▸ What to work on: Please restate the entries below word for word, leaving out any pictures.

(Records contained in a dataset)
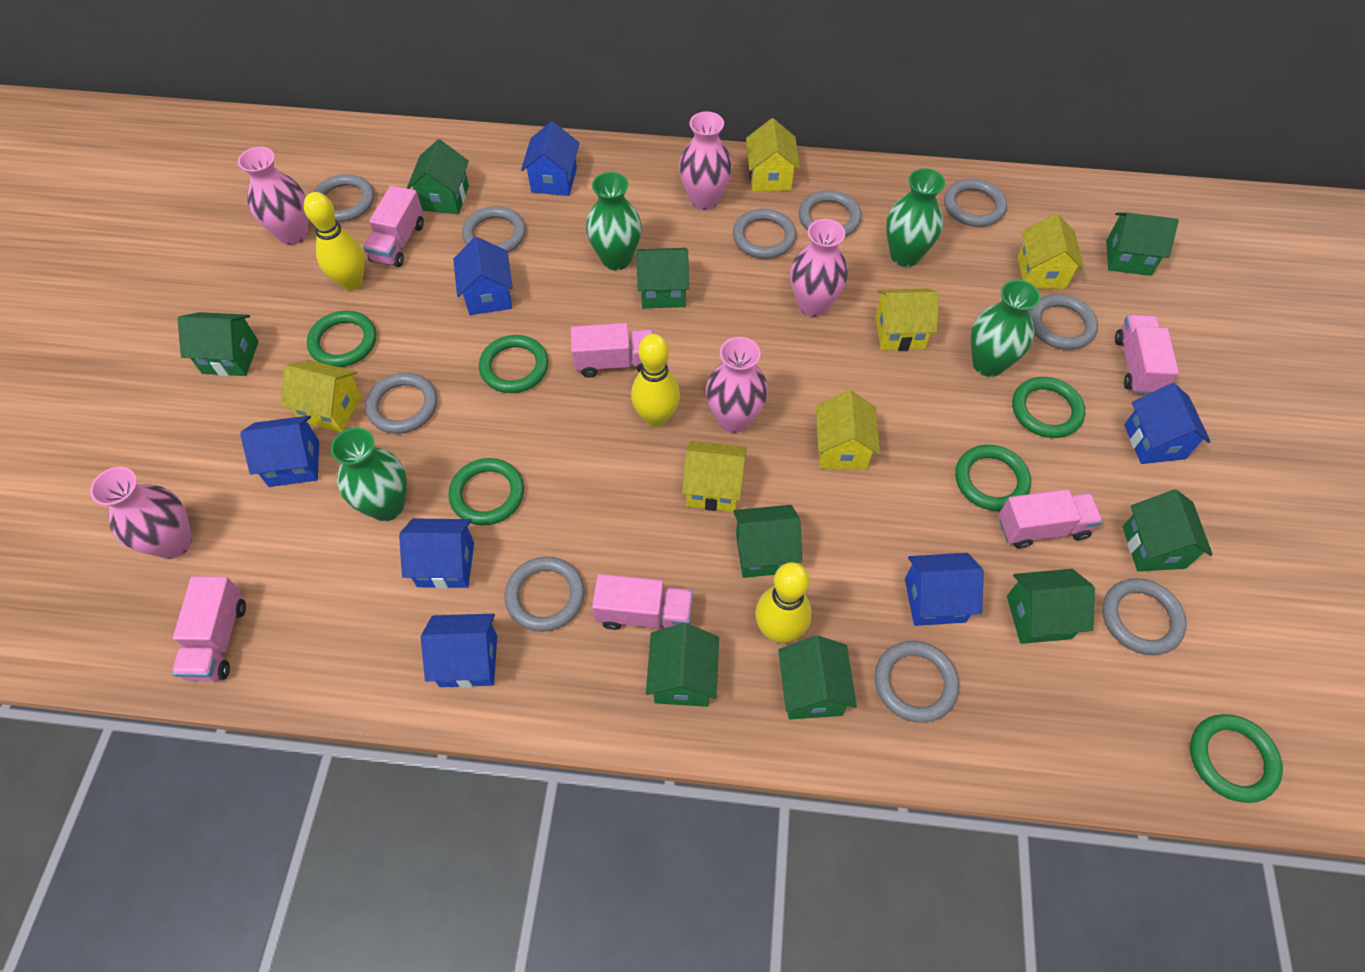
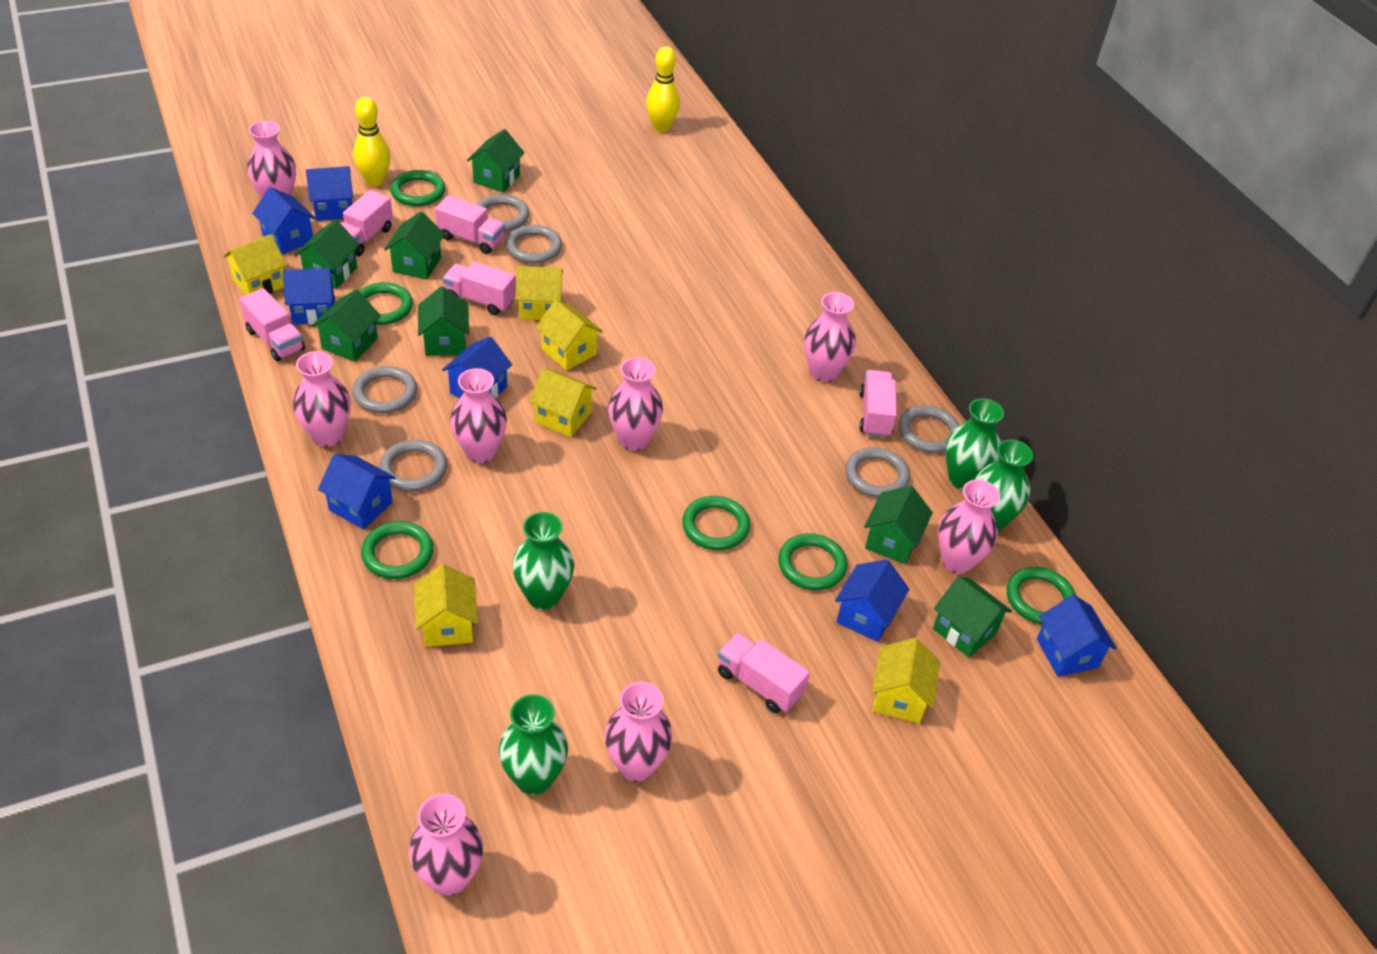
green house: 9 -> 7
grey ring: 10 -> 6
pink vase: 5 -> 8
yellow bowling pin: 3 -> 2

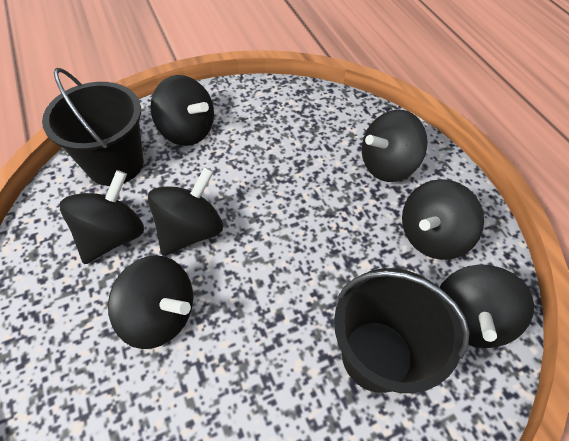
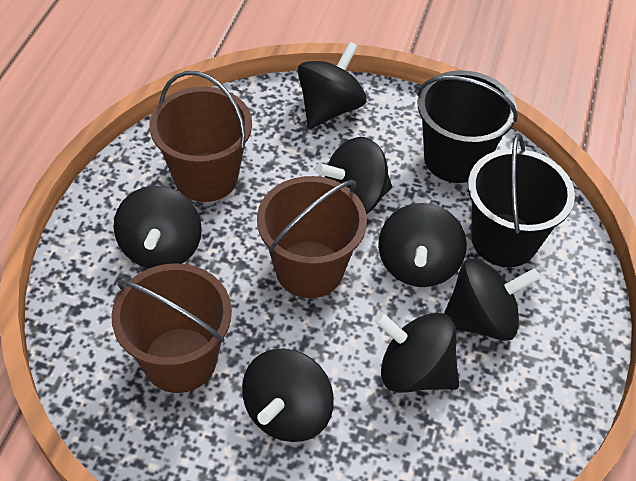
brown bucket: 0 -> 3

▸ Worked solution:
green house: 9 -> 7
grey ring: 10 -> 6
pink vase: 5 -> 8
yellow bowling pin: 3 -> 2

brown bucket: 0 -> 3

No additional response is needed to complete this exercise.